Segment Open
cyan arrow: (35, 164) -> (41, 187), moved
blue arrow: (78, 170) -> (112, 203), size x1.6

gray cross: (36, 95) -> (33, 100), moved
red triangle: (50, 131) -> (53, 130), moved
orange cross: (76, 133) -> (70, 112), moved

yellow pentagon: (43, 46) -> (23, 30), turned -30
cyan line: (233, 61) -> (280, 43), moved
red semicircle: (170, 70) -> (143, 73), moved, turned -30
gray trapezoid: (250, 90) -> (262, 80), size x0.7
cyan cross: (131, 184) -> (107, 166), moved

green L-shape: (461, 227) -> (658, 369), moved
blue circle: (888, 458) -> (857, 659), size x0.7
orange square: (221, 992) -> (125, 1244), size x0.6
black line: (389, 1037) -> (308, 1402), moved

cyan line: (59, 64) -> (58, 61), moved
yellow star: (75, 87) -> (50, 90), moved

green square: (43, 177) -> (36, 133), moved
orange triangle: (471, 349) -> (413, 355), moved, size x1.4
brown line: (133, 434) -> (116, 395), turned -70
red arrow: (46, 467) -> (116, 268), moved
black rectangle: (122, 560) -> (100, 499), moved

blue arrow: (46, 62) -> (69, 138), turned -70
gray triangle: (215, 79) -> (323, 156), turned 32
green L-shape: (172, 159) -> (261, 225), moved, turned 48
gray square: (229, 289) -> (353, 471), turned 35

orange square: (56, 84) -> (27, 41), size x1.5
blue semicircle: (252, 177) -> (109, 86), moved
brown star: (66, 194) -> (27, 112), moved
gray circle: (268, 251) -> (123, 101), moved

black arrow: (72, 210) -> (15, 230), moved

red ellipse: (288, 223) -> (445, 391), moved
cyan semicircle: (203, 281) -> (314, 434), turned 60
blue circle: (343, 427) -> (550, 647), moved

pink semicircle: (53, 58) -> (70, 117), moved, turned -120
Segment Closed
▶ **Task directions**:
Select every line of the records holding the string "green".

▶ **Answer to the problem**:
green L-shape: (461, 227) -> (658, 369), moved
green square: (43, 177) -> (36, 133), moved
green L-shape: (172, 159) -> (261, 225), moved, turned 48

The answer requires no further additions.